::: THE RECORDS :::
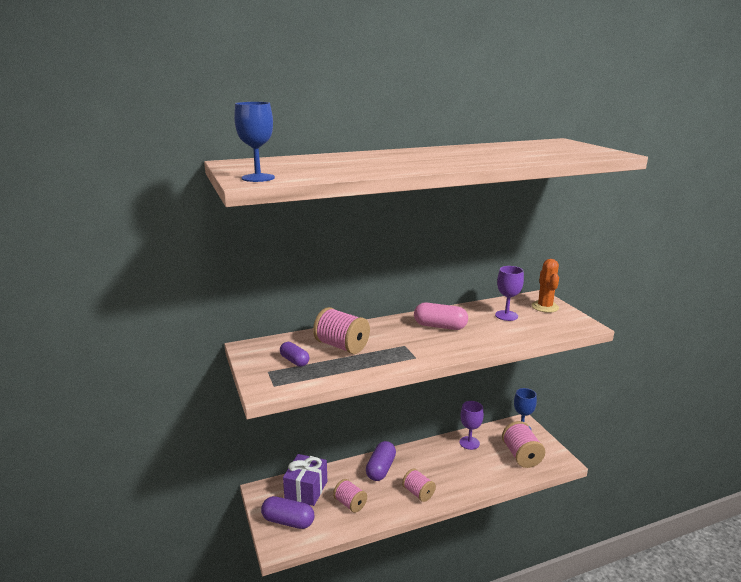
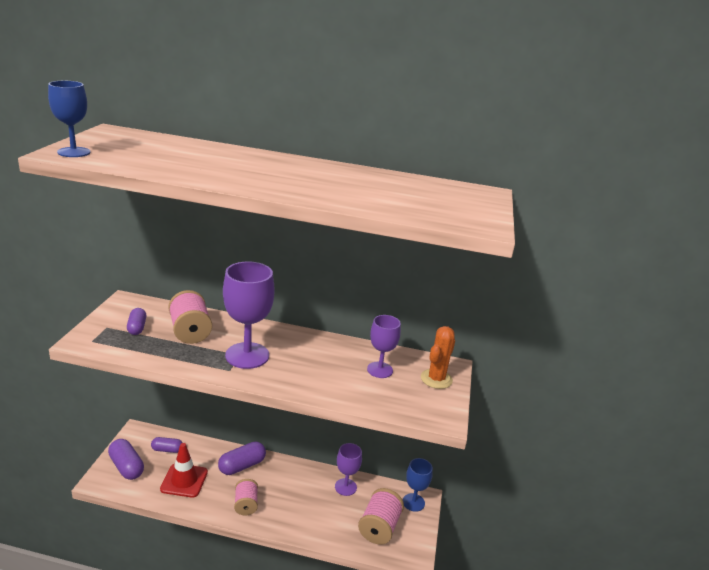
camera: 30 degrees right, 5 degrees up
(306, 490) = (167, 450): purple gift -> purple capsule
(350, 504) = (184, 480): pink spool -> red traffic cone
(411, 343) = (247, 355): none -> purple goblet
(440, 326) = (299, 352): pink capsule -> none

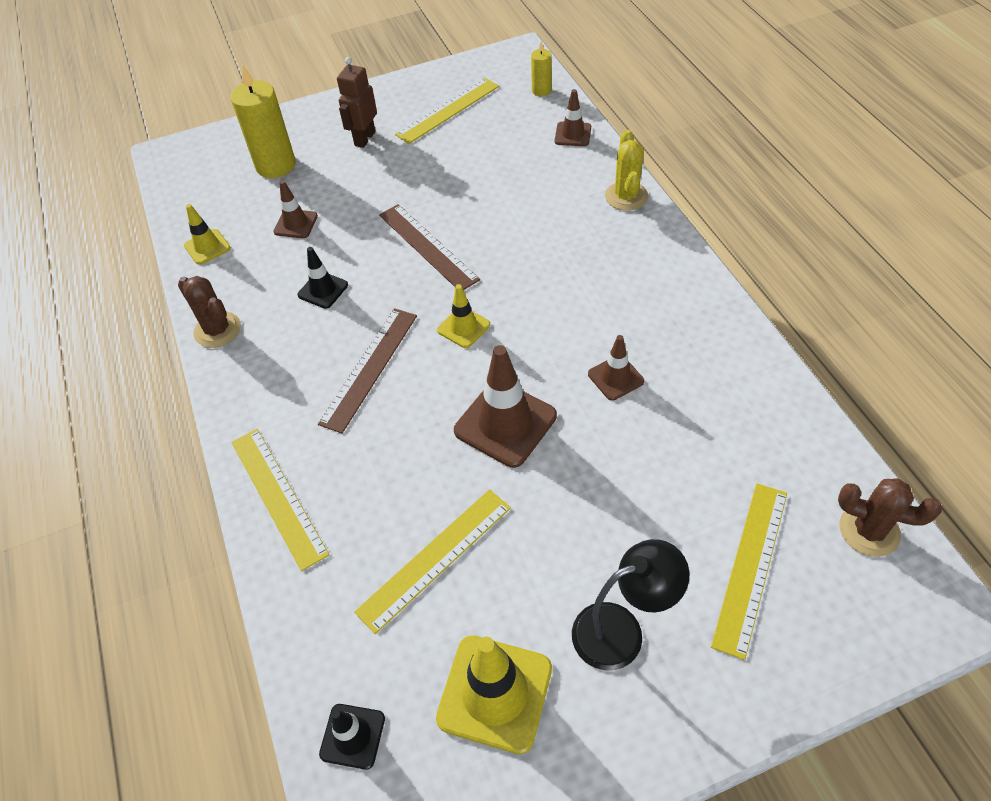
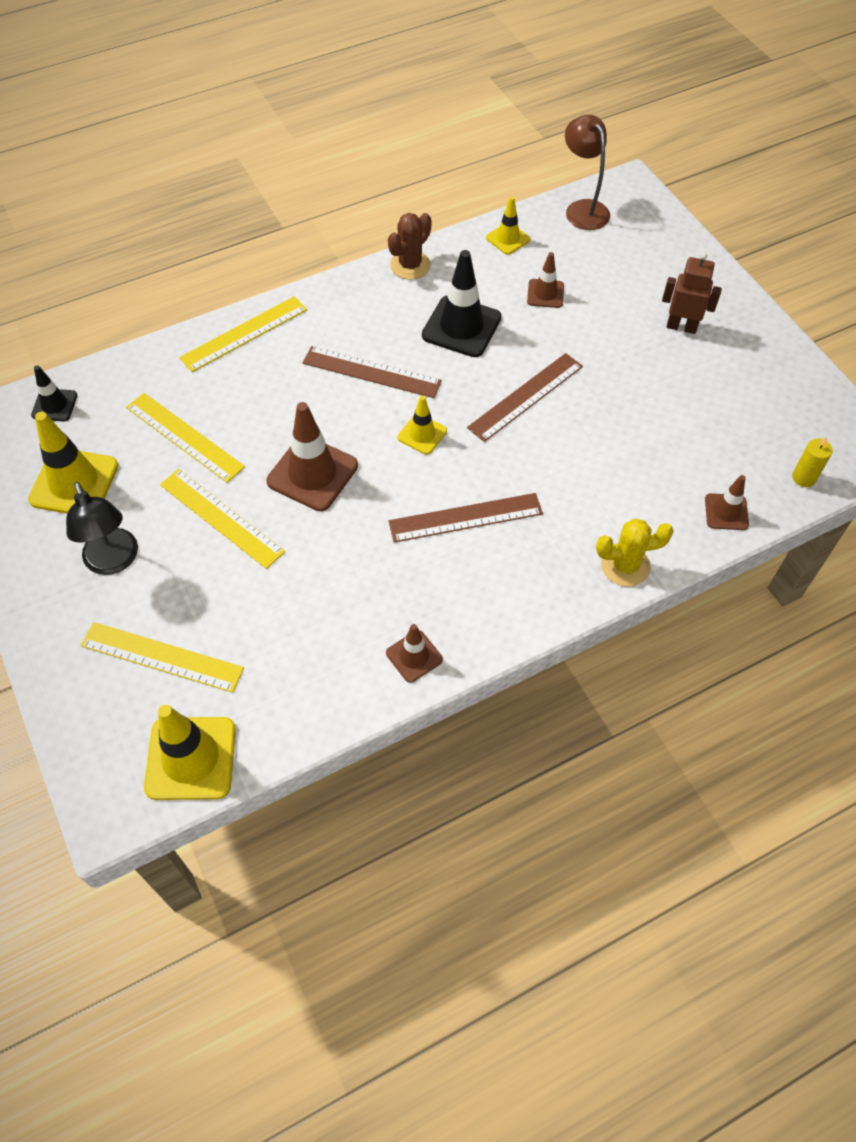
camera: 80 degrees right, 5 degrees up
(186, 189) = (582, 209): none -> brown lamp
(275, 165) = (627, 265): yellow candle -> none
(323, 290) = (461, 327): black traffic cone -> black traffic cone, size x1.79
(448, 110) = (745, 392): yellow ruler -> yellow ruler (221, 518)
(570, 298) = (465, 517): none -> brown ruler
(615, 378) = (365, 556): brown traffic cone -> brown traffic cone (414, 656)
(869, 530) = (191, 758): brown cactus -> yellow traffic cone

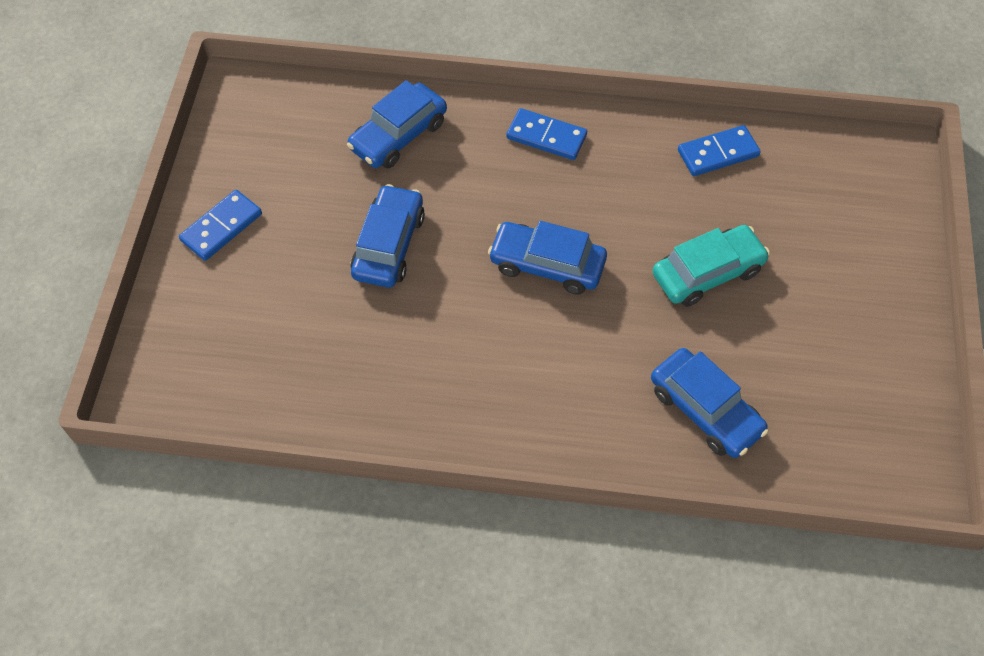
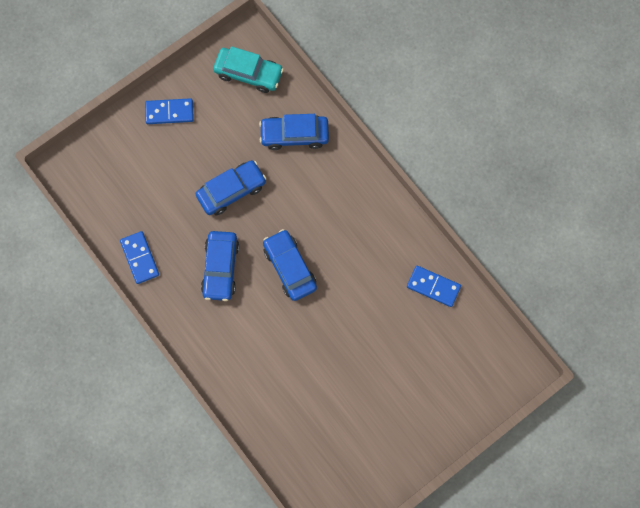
camera: 45 degrees right, 15 degrees up
(546, 137) = (362, 200): blue domino -> blue domino (139, 258)
(705, 410) = (281, 401): blue car -> blue car (221, 268)
(707, 273) = (356, 341): turquoise car -> turquoise car (248, 73)

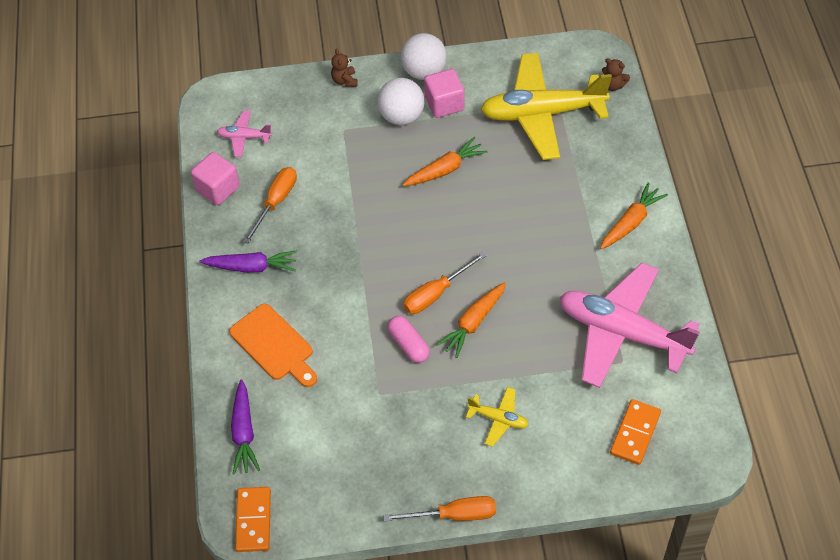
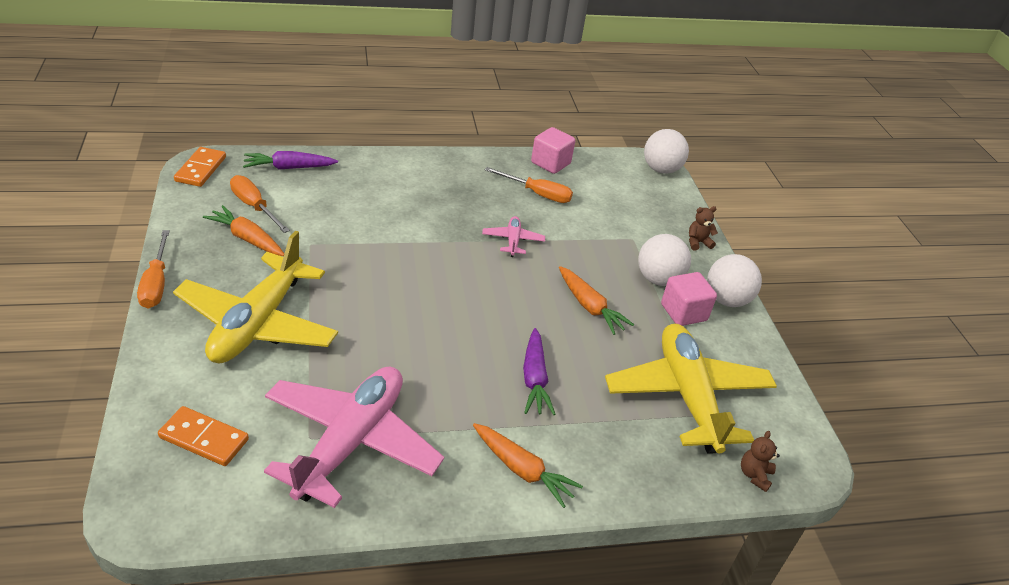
camera: 80 degrees right, 15 degrees down
(223, 94) = (661, 169): none -> white ball
(244, 137) = (612, 179): pink plane -> pink plane (513, 241)
(251, 267) = (463, 177): purple carrot -> purple carrot (534, 379)
(253, 520) = (200, 169): orange domino -> orange domino turned 75 degrees counterclockwise
(274, 345) = (376, 186): orange cutting board -> none
(408, 344) = (363, 266): pink capsule -> none
(436, 293) = (424, 289): orange screwdriver -> orange screwdriver (254, 206)
(474, 323) = (383, 314): orange carrot -> orange carrot (247, 239)
(498, 419) = (258, 323): yellow plane -> yellow plane, size x2.31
:::
**YOUR INSTRUCTIONS:** Repeat every record above exactly, but drop the pictures.

**OUTPUT OF THE EXERCISE:**
camera: 30 degrees right, 5 degrees up
(306, 490) = (167, 450): purple gift -> purple capsule
(350, 504) = (184, 480): pink spool -> red traffic cone
(411, 343) = (247, 355): none -> purple goblet
(440, 326) = (299, 352): pink capsule -> none

camera: 80 degrees right, 5 degrees up
(186, 189) = (582, 209): none -> brown lamp
(275, 165) = (627, 265): yellow candle -> none
(323, 290) = (461, 327): black traffic cone -> black traffic cone, size x1.79
(448, 110) = (745, 392): yellow ruler -> yellow ruler (221, 518)
(570, 298) = (465, 517): none -> brown ruler
(615, 378) = (365, 556): brown traffic cone -> brown traffic cone (414, 656)
(869, 530) = (191, 758): brown cactus -> yellow traffic cone

camera: 45 degrees right, 15 degrees up
(546, 137) = (362, 200): blue domino -> blue domino (139, 258)
(705, 410) = (281, 401): blue car -> blue car (221, 268)
(707, 273) = (356, 341): turquoise car -> turquoise car (248, 73)

camera: 80 degrees right, 15 degrees down
(223, 94) = (661, 169): none -> white ball
(244, 137) = (612, 179): pink plane -> pink plane (513, 241)
(251, 267) = (463, 177): purple carrot -> purple carrot (534, 379)
(253, 520) = (200, 169): orange domino -> orange domino turned 75 degrees counterclockwise
(274, 345) = (376, 186): orange cutting board -> none
(408, 344) = (363, 266): pink capsule -> none
(436, 293) = (424, 289): orange screwdriver -> orange screwdriver (254, 206)
(474, 323) = (383, 314): orange carrot -> orange carrot (247, 239)
(498, 419) = (258, 323): yellow plane -> yellow plane, size x2.31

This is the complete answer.